++++ Information provided ++++

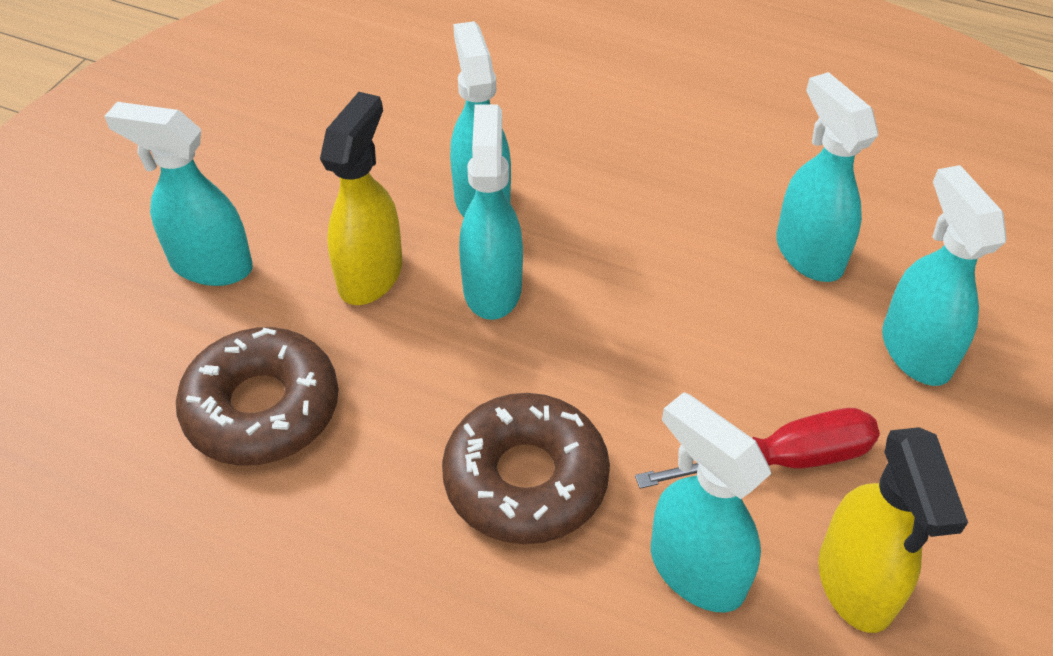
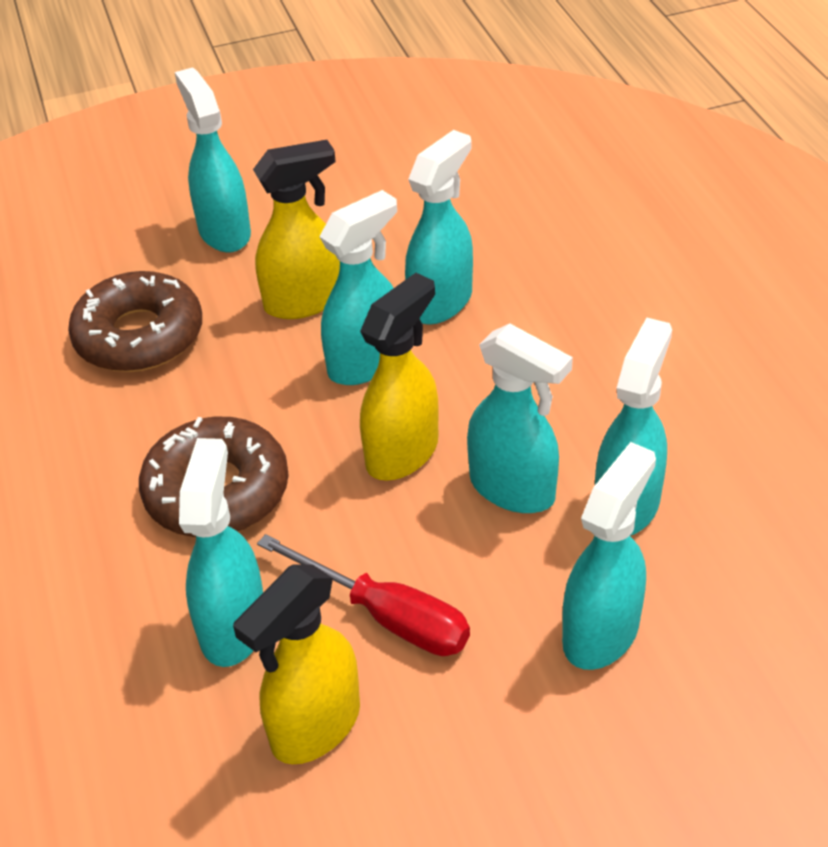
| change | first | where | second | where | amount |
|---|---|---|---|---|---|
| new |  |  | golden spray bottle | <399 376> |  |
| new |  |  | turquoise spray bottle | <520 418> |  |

++++

Directions for this task ▸
Go through the listing above and return every line where the word "spray" occurs.

Your solution ▸
| new |  |  | golden spray bottle | <399 376> |  |
| new |  |  | turquoise spray bottle | <520 418> |  |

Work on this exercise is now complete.